Dataset extract:
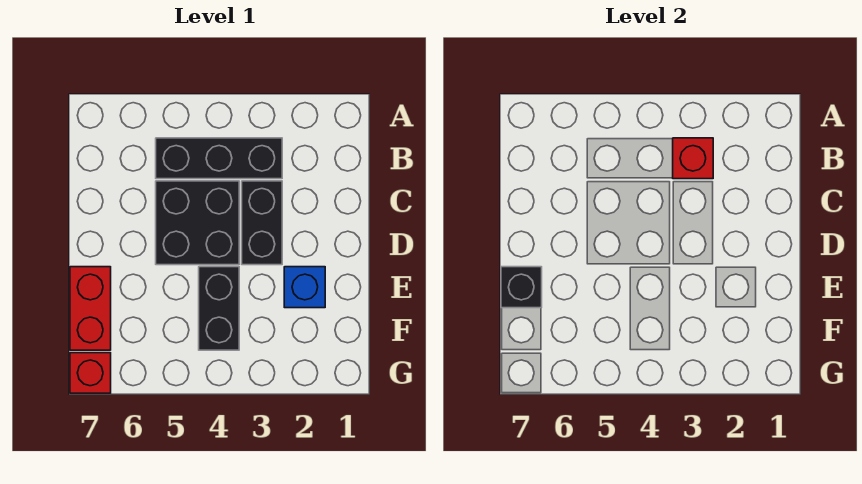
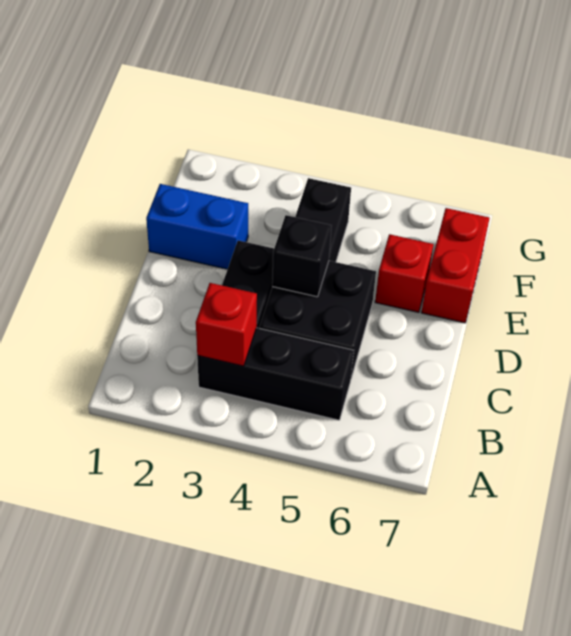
blue brick E2 level 1 -> blue brick E1:E2 level 1
black brick E7 level 2 -> black brick D4 level 2
red brick G7 level 1 -> red brick E6 level 1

Problem details: For every line above, produce an exact transcription that omits the images.

Response to the exercise:
blue brick E2 level 1 -> blue brick E1:E2 level 1
black brick E7 level 2 -> black brick D4 level 2
red brick G7 level 1 -> red brick E6 level 1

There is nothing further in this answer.